→ **YOUR ASSIGNMENT**:
Within the material, how many of the lines include the word "yellow"? State only that number.

→ **RECORDS TO USE**:

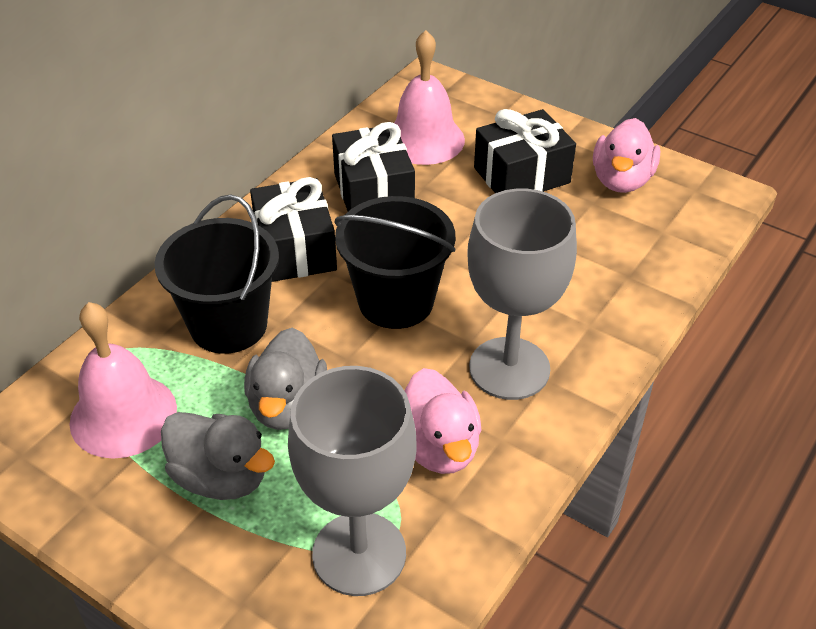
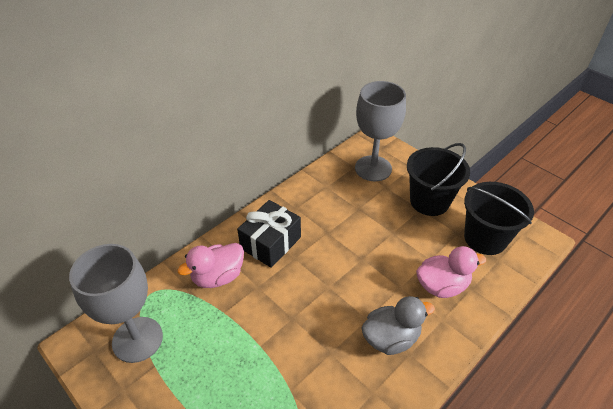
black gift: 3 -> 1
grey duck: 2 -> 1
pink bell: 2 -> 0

--

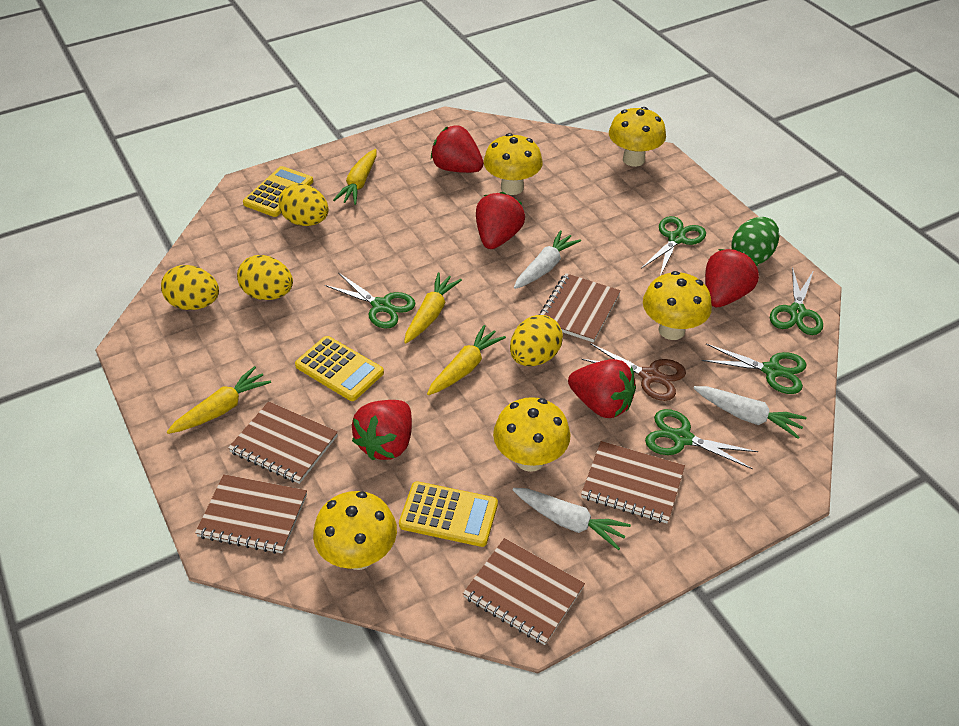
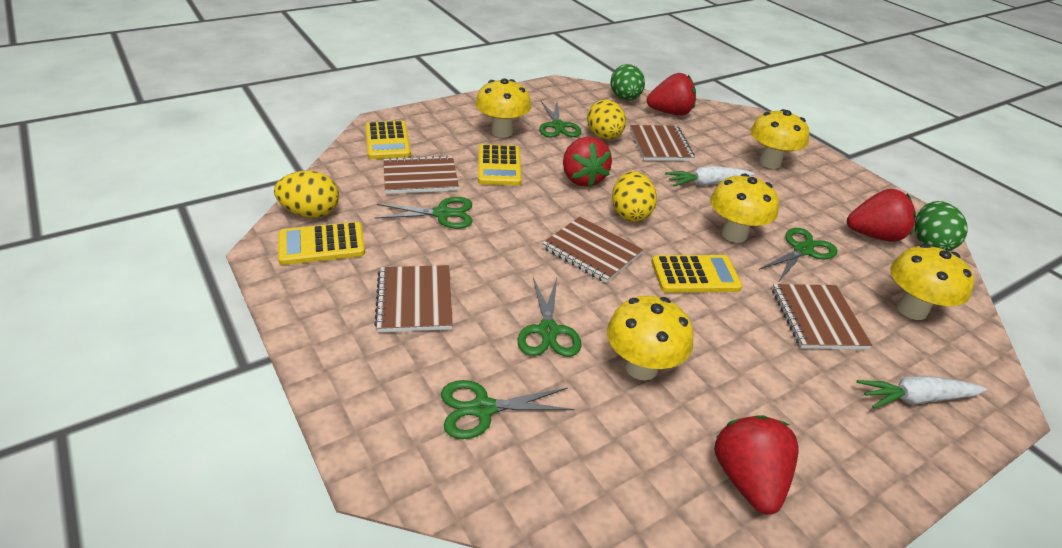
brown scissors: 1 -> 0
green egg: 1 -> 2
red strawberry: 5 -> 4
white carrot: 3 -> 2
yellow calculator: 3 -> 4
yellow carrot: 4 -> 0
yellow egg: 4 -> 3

→ **ANSWER SPACE**:
3